__Problem to solve__.
The answer must consist only of the lines in the records below from the line with "[(195,339),(195,363),(237,363),(237,339),(195,339)]" to the line with "[(60,327),(73,333),(77,325),(82,328),(90,311),(72,303),(60,327)]", both included, copied word for word with every picture left out.

Closed vertex rings:

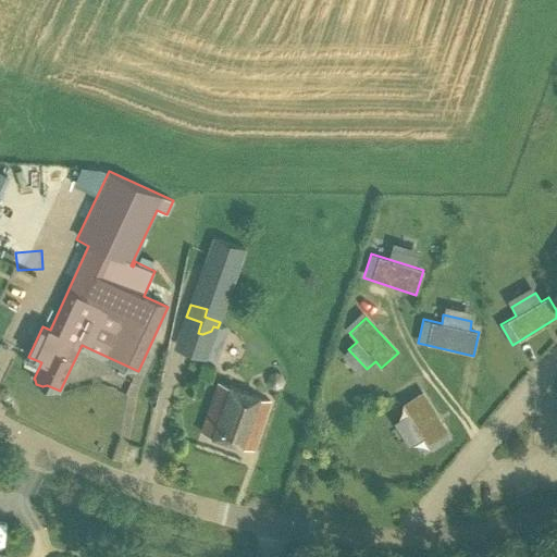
[(252,450),(254,448),(265,417),(271,401),(219,384),(201,433),(252,450)]
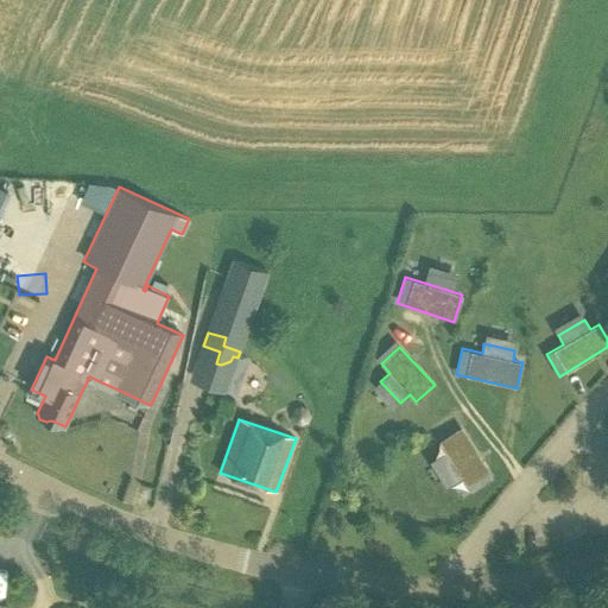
[(445,451),(437,456),(454,483),(462,477),(472,493),(494,479),(462,426),(438,441),(445,451)]
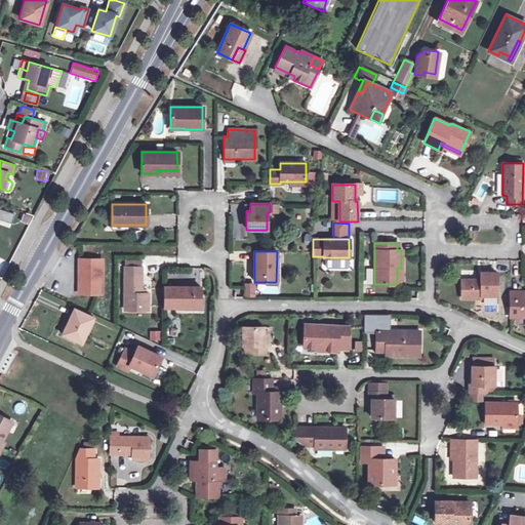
[(79,294),(101,294),(102,259),(78,259),(79,273),(81,273),(81,281),(79,281),(79,294)]
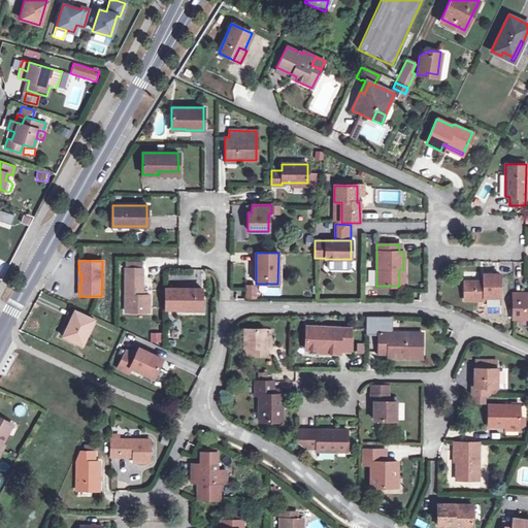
[(149,296),(142,296),(141,269),(125,269),(126,311),(150,311),(149,296)]
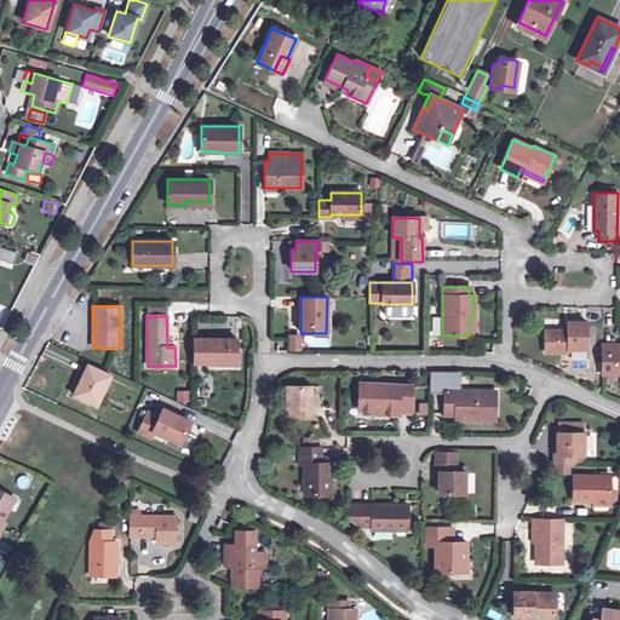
[(568,327),(568,331),(562,331),(545,331),(545,352),(568,352),(568,349),(586,349),(586,323),(568,322),(568,327)]
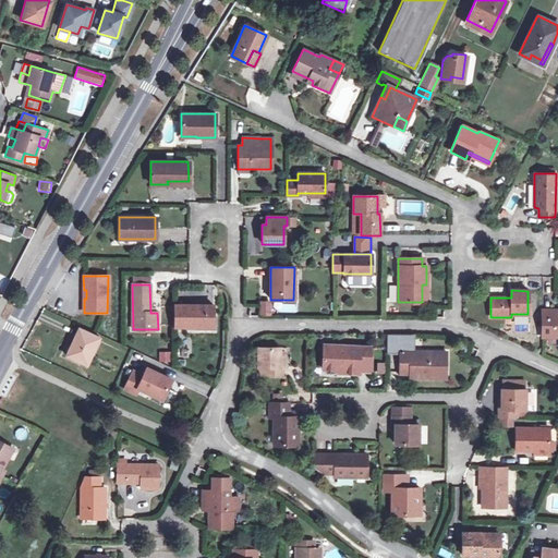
[(271,316),(271,301),(259,301),(259,316),(271,316)]
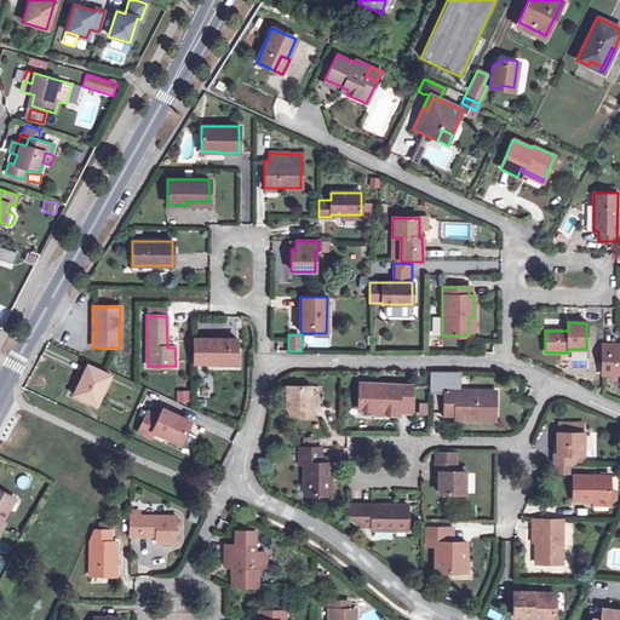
[(195,339),(195,363),(237,363),(237,339),(195,339)]
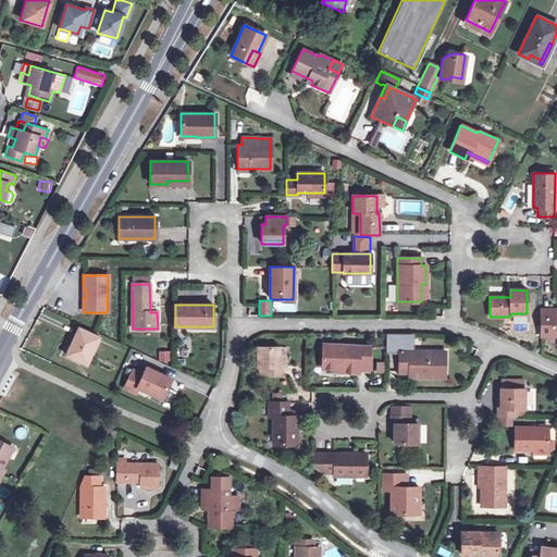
[(556,313),(548,313),(548,310),(540,310),(540,336),(556,336),(556,313)]
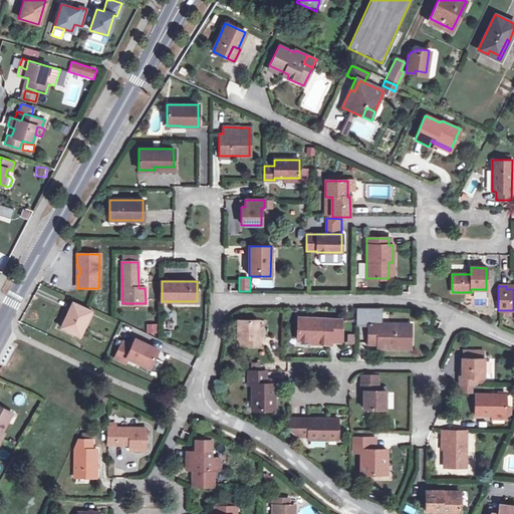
[(60,327),(73,333),(77,325),(82,328),(90,311),(72,303),(60,327)]
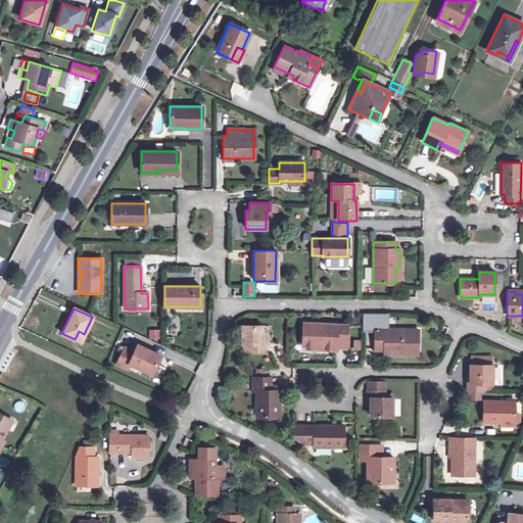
[(374,329),(389,329),(389,315),(363,314),(363,331),(374,332),(374,329)]
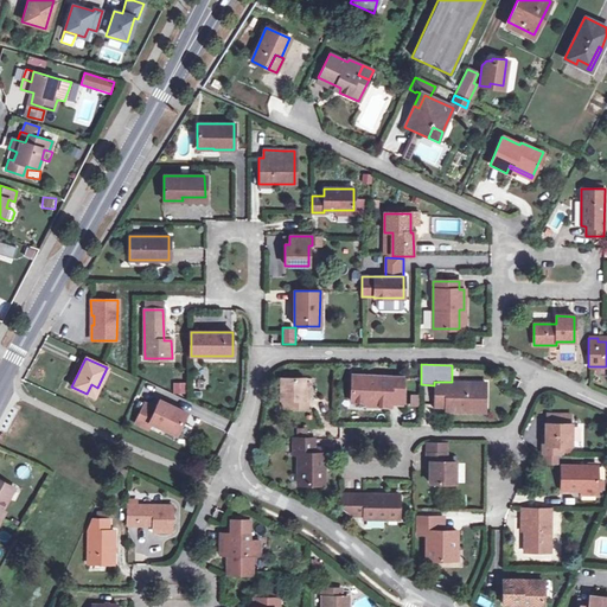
[(391,403),(402,403),(402,377),(351,375),(351,402),(372,402),(372,406),(391,407),(391,403)]
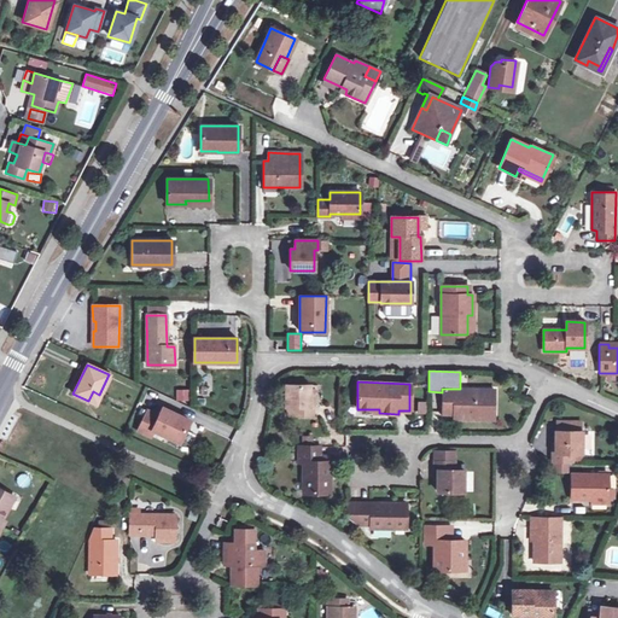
[(285,384),(286,406),(292,406),(293,414),(313,414),(313,406),(309,406),(309,398),(309,384),(285,384)]
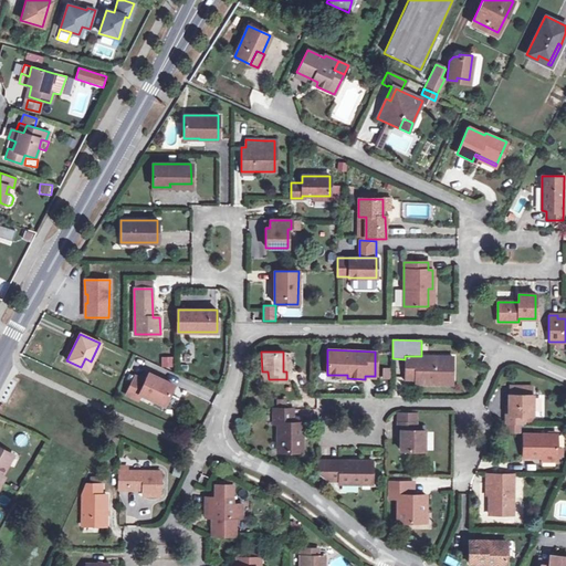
[(174,356),(161,357),(161,367),(175,367),(174,356)]
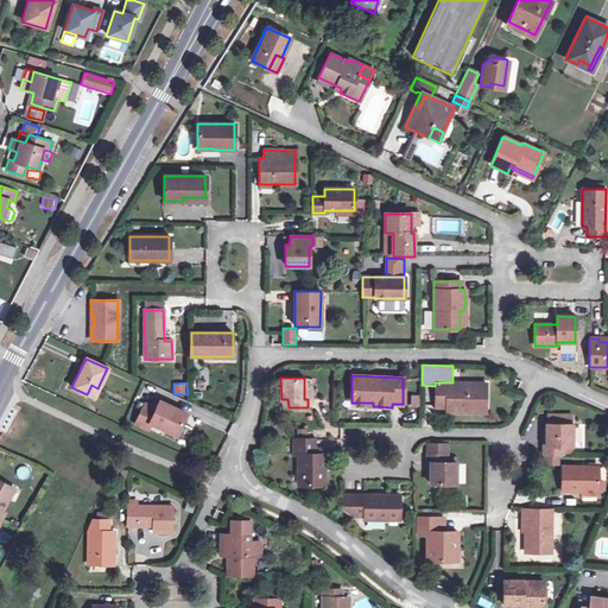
[(447,411),(468,411),(468,404),(486,404),(486,382),(453,382),(435,382),(435,386),(435,407),(447,407),(447,411)]
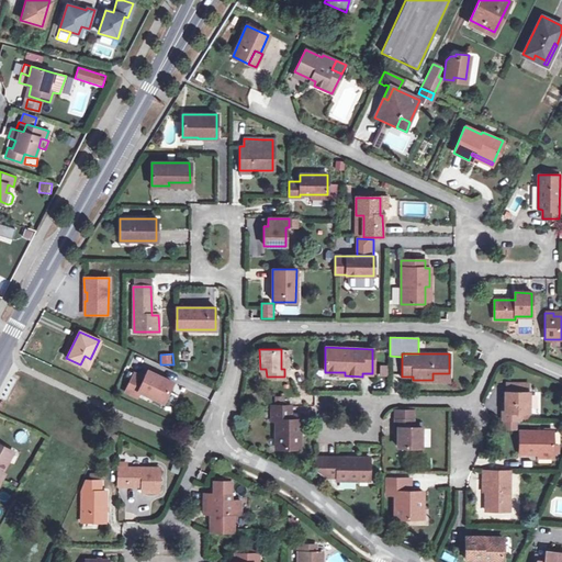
[(85,356),(80,364),(87,368),(90,359),(85,356)]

__Result__.
[(195,339),(195,363),(237,363),(237,339),(195,339)]
[(556,313),(548,313),(548,310),(540,310),(540,336),(556,336),(556,313)]
[(60,327),(73,333),(77,325),(82,328),(90,311),(72,303),(60,327)]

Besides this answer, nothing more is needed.